§ WORK REQUEST
Output all the data exactly as it appears below.
Start of Block
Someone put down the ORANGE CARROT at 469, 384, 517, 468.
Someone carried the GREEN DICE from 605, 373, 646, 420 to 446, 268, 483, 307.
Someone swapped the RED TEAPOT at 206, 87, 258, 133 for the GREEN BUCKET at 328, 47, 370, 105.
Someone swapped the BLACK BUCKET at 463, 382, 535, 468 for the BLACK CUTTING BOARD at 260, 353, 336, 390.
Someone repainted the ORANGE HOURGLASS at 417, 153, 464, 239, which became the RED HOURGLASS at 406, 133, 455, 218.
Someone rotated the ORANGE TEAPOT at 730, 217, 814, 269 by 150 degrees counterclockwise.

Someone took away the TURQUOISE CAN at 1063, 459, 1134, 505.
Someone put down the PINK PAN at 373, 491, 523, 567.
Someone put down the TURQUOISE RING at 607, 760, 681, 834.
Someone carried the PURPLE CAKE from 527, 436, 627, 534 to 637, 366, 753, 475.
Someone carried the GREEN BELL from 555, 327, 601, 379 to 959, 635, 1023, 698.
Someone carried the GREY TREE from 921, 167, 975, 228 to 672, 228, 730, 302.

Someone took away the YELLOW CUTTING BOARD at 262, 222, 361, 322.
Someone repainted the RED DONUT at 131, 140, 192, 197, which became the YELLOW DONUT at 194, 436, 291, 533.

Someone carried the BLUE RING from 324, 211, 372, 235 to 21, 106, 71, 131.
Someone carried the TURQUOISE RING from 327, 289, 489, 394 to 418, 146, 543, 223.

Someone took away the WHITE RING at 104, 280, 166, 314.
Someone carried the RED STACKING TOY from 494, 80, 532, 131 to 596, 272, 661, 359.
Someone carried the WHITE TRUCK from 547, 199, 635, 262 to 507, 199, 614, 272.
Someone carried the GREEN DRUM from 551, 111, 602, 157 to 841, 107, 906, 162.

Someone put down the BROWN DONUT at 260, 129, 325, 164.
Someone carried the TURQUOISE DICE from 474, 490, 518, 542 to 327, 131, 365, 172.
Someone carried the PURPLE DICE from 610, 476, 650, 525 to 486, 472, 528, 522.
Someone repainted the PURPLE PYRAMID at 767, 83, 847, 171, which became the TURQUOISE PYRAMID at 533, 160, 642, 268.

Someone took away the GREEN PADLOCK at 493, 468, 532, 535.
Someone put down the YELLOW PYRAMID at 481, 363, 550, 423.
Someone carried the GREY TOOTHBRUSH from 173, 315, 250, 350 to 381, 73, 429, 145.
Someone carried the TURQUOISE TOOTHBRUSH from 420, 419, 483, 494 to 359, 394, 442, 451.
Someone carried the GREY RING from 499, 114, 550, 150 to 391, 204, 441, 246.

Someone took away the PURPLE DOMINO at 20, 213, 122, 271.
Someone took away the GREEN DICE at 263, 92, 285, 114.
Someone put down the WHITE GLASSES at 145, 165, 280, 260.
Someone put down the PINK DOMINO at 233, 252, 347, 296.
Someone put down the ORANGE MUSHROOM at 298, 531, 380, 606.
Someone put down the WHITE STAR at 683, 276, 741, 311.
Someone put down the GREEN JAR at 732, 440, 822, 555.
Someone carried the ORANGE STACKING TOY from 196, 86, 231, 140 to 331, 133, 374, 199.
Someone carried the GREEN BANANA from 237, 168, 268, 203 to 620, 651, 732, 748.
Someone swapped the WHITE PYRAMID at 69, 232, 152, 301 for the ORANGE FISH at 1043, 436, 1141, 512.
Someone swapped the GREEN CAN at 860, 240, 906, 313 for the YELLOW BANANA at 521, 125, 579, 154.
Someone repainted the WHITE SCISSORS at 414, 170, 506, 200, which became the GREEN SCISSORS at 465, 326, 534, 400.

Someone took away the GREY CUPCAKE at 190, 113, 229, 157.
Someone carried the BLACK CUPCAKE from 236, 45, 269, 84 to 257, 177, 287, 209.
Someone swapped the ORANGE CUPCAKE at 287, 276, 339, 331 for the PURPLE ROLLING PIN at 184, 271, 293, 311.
End of Block
§ PROBLEM SOLUTION
Someone put down the ORANGE CARROT at 469, 384, 517, 468.
Someone carried the GREEN DICE from 605, 373, 646, 420 to 446, 268, 483, 307.
Someone swapped the RED TEAPOT at 206, 87, 258, 133 for the GREEN BUCKET at 328, 47, 370, 105.
Someone swapped the BLACK BUCKET at 463, 382, 535, 468 for the BLACK CUTTING BOARD at 260, 353, 336, 390.
Someone repainted the ORANGE HOURGLASS at 417, 153, 464, 239, which became the RED HOURGLASS at 406, 133, 455, 218.
Someone rotated the ORANGE TEAPOT at 730, 217, 814, 269 by 150 degrees counterclockwise.

Someone took away the TURQUOISE CAN at 1063, 459, 1134, 505.
Someone put down the PINK PAN at 373, 491, 523, 567.
Someone put down the TURQUOISE RING at 607, 760, 681, 834.
Someone carried the PURPLE CAKE from 527, 436, 627, 534 to 637, 366, 753, 475.
Someone carried the GREEN BELL from 555, 327, 601, 379 to 959, 635, 1023, 698.
Someone carried the GREY TREE from 921, 167, 975, 228 to 672, 228, 730, 302.

Someone took away the YELLOW CUTTING BOARD at 262, 222, 361, 322.
Someone repainted the RED DONUT at 131, 140, 192, 197, which became the YELLOW DONUT at 194, 436, 291, 533.

Someone carried the BLUE RING from 324, 211, 372, 235 to 21, 106, 71, 131.
Someone carried the TURQUOISE RING from 327, 289, 489, 394 to 418, 146, 543, 223.

Someone took away the WHITE RING at 104, 280, 166, 314.
Someone carried the RED STACKING TOY from 494, 80, 532, 131 to 596, 272, 661, 359.
Someone carried the WHITE TRUCK from 547, 199, 635, 262 to 507, 199, 614, 272.
Someone carried the GREEN DRUM from 551, 111, 602, 157 to 841, 107, 906, 162.

Someone put down the BROWN DONUT at 260, 129, 325, 164.
Someone carried the TURQUOISE DICE from 474, 490, 518, 542 to 327, 131, 365, 172.
Someone carried the PURPLE DICE from 610, 476, 650, 525 to 486, 472, 528, 522.
Someone repainted the PURPLE PYRAMID at 767, 83, 847, 171, which became the TURQUOISE PYRAMID at 533, 160, 642, 268.

Someone took away the GREEN PADLOCK at 493, 468, 532, 535.
Someone put down the YELLOW PYRAMID at 481, 363, 550, 423.
Someone carried the GREY TOOTHBRUSH from 173, 315, 250, 350 to 381, 73, 429, 145.
Someone carried the TURQUOISE TOOTHBRUSH from 420, 419, 483, 494 to 359, 394, 442, 451.
Someone carried the GREY RING from 499, 114, 550, 150 to 391, 204, 441, 246.

Someone took away the PURPLE DOMINO at 20, 213, 122, 271.
Someone took away the GREEN DICE at 263, 92, 285, 114.
Someone put down the WHITE GLASSES at 145, 165, 280, 260.
Someone put down the PINK DOMINO at 233, 252, 347, 296.
Someone put down the ORANGE MUSHROOM at 298, 531, 380, 606.
Someone put down the WHITE STAR at 683, 276, 741, 311.
Someone put down the GREEN JAR at 732, 440, 822, 555.
Someone carried the ORANGE STACKING TOY from 196, 86, 231, 140 to 331, 133, 374, 199.
Someone carried the GREEN BANANA from 237, 168, 268, 203 to 620, 651, 732, 748.
Someone swapped the WHITE PYRAMID at 69, 232, 152, 301 for the ORANGE FISH at 1043, 436, 1141, 512.
Someone swapped the GREEN CAN at 860, 240, 906, 313 for the YELLOW BANANA at 521, 125, 579, 154.
Someone repainted the WHITE SCISSORS at 414, 170, 506, 200, which became the GREEN SCISSORS at 465, 326, 534, 400.

Someone took away the GREY CUPCAKE at 190, 113, 229, 157.
Someone carried the BLACK CUPCAKE from 236, 45, 269, 84 to 257, 177, 287, 209.
Someone swapped the ORANGE CUPCAKE at 287, 276, 339, 331 for the PURPLE ROLLING PIN at 184, 271, 293, 311.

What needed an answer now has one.